### What this task involves
Could you repeat the records below exactly, without the pictures?

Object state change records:
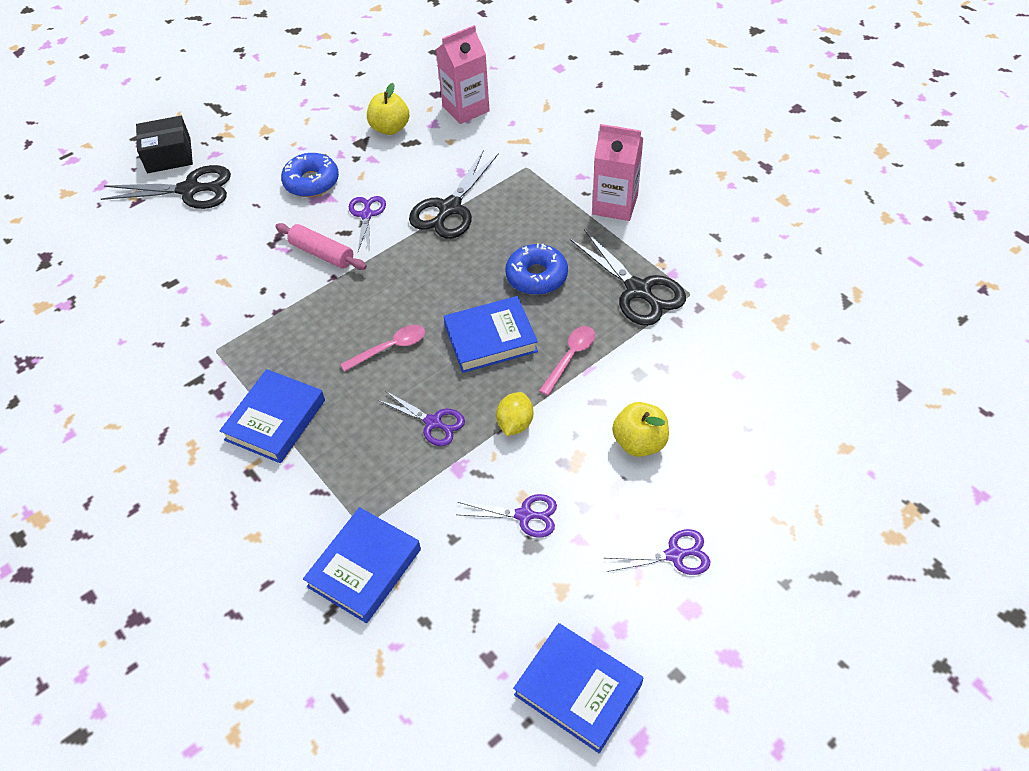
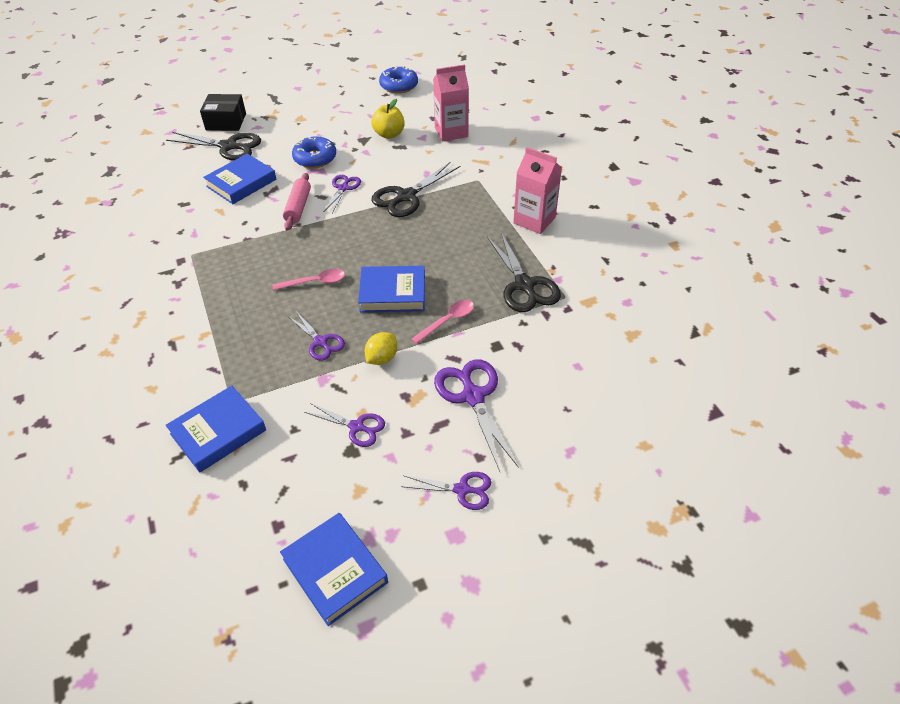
camera: 15 degrees right, 5 degrees down
(275, 420) = (208, 312): blue book -> blue book (241, 183)
(322, 253) = (298, 207): pink rolling pin -> pink rolling pin turned 45 degrees clockwise
(536, 276) = (449, 257): blue donut -> blue donut (399, 86)
(639, 442) = (473, 397): yellow apple -> purple scissors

### Response to this exercise
camera: 15 degrees right, 5 degrees down
(275, 420) = (208, 312): blue book -> blue book (241, 183)
(322, 253) = (298, 207): pink rolling pin -> pink rolling pin turned 45 degrees clockwise
(536, 276) = (449, 257): blue donut -> blue donut (399, 86)
(639, 442) = (473, 397): yellow apple -> purple scissors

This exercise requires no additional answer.